## Recorded data
● ● ● ● ●
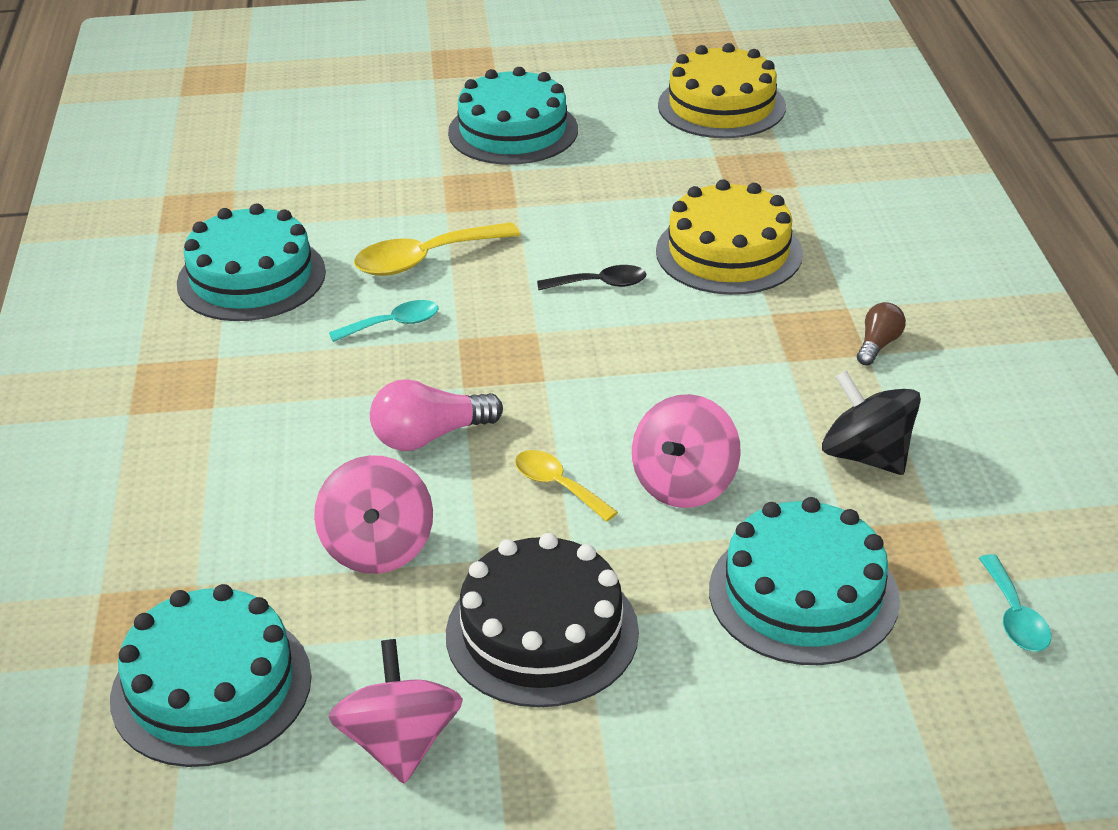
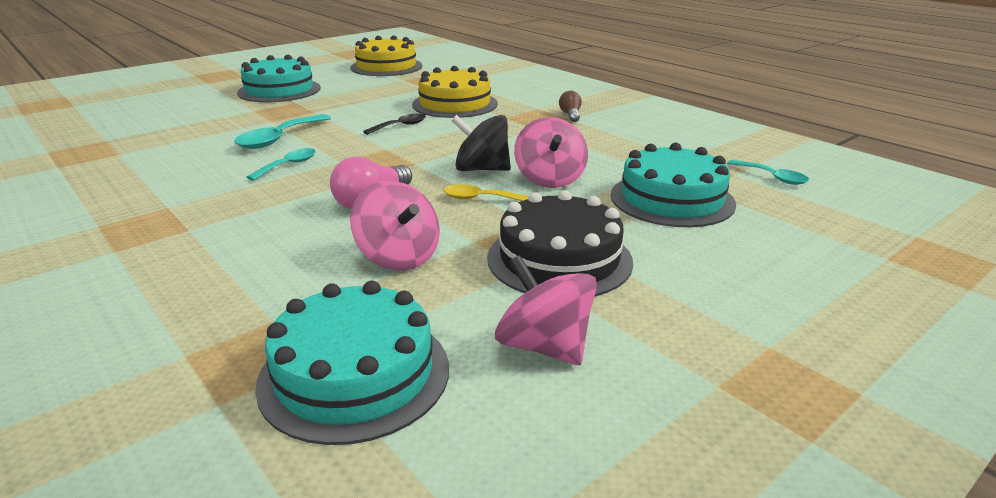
camera: 35 degrees left, 10 degrees down
(251, 277) = (158, 169): turquoise cake -> none
(425, 259) = (279, 139): yellow spoon -> turquoise spoon
(866, 456) = (622, 147): black spinning top -> black spinning top (481, 169)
● ● ● ● ●
## Work task
Nothing but the lines from the one containing "(251, 277) = (158, 169): turquoise" to the end of the material should be printed, each exactly as written.

## Output below
(251, 277) = (158, 169): turquoise cake -> none
(425, 259) = (279, 139): yellow spoon -> turquoise spoon
(866, 456) = (622, 147): black spinning top -> black spinning top (481, 169)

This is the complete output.